DATASET EXCERPTS:
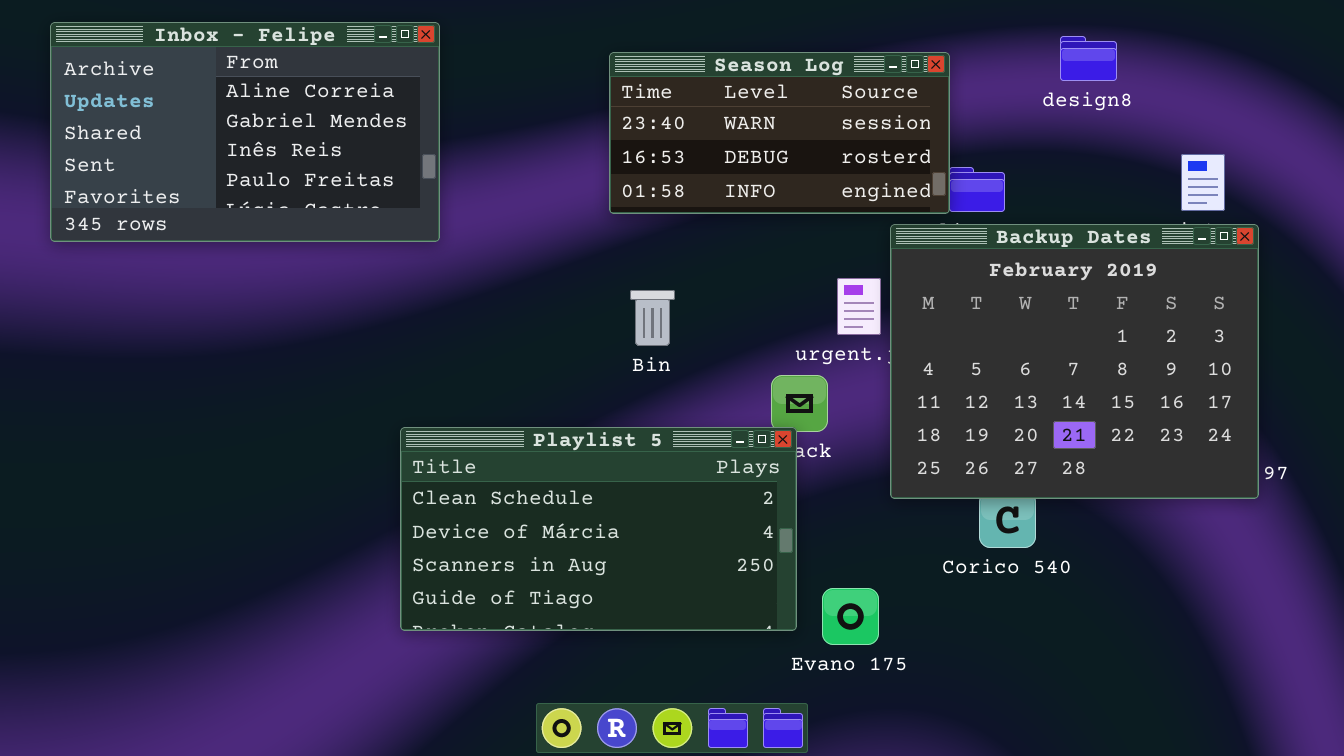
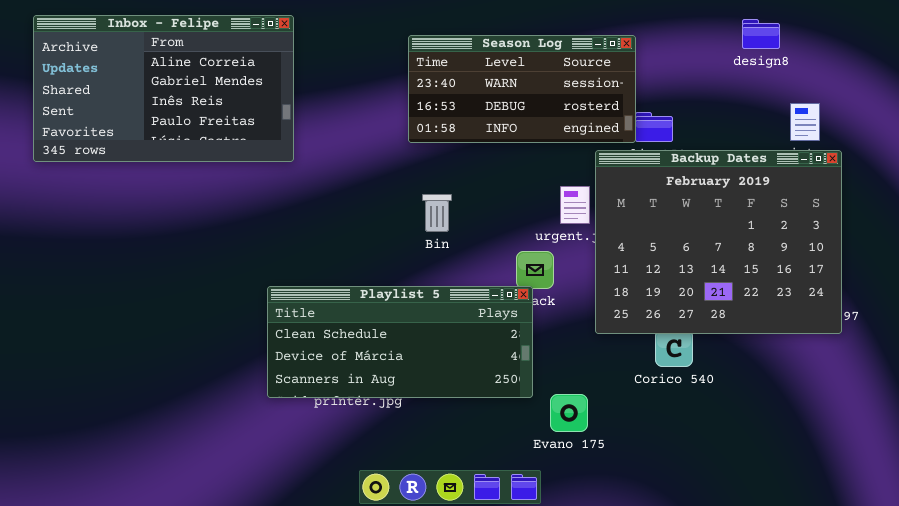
design8: [1060,36,1117,81] -> [742,19,780,49], moved
Playlist 5: [400,427,797,631] -> [267,286,533,398], resized

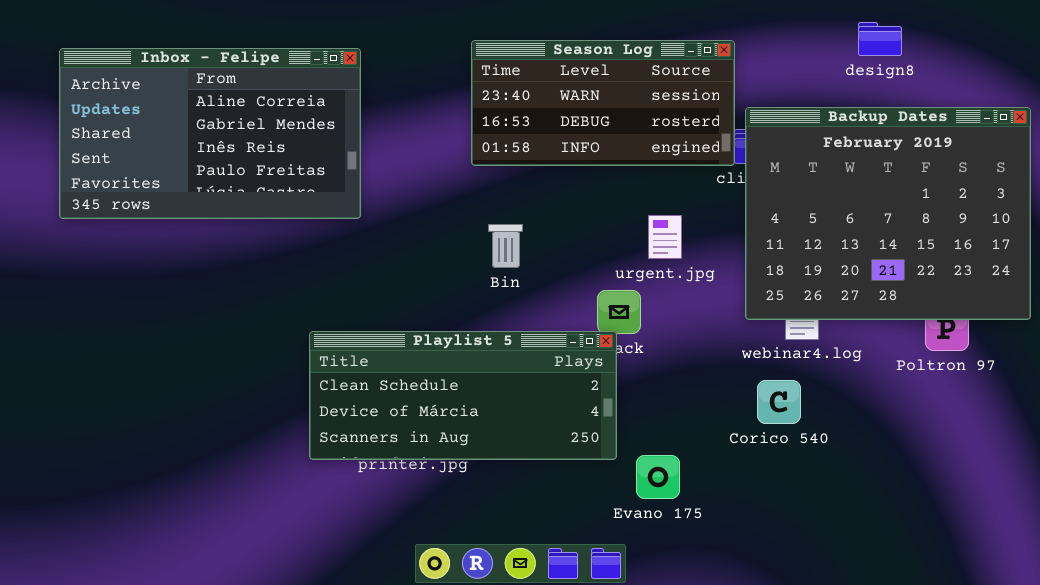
Inbox - Felipe: [33,15,294,162] -> [59,48,361,219], moved
Backup Dates: [595,150,842,334] -> [745,107,1031,320], moved

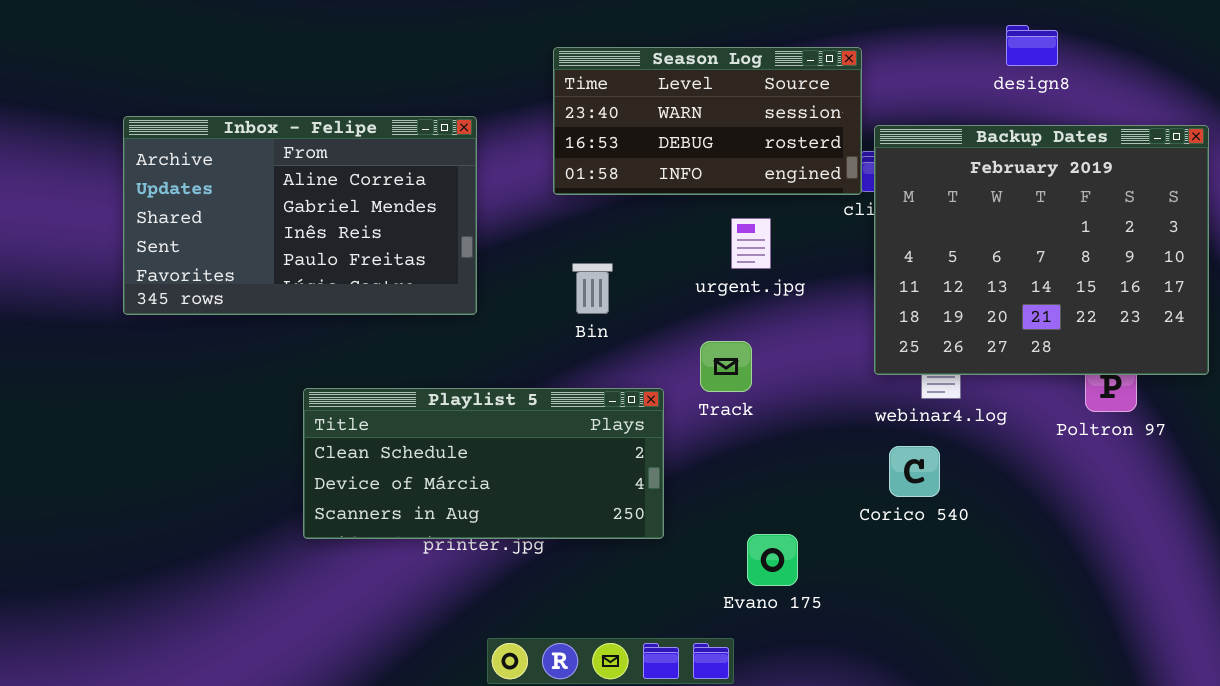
Inbox - Felipe: [59,48,361,219] -> [123,116,477,315], moved
urgent.jpg: [648,215,682,259] -> [731,218,771,269], moved
Playlist 5: [309,331,617,460] -> [303,388,664,539], moved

WHAT IS REQUIRED:
Before printing anything, remove the pictures; then print all the records exactly.

EXPECTED OUTPUT:
design8: [1060,36,1117,81] -> [742,19,780,49], moved
Playlist 5: [400,427,797,631] -> [267,286,533,398], resized

Inbox - Felipe: [33,15,294,162] -> [59,48,361,219], moved
Backup Dates: [595,150,842,334] -> [745,107,1031,320], moved

Inbox - Felipe: [59,48,361,219] -> [123,116,477,315], moved
urgent.jpg: [648,215,682,259] -> [731,218,771,269], moved
Playlist 5: [309,331,617,460] -> [303,388,664,539], moved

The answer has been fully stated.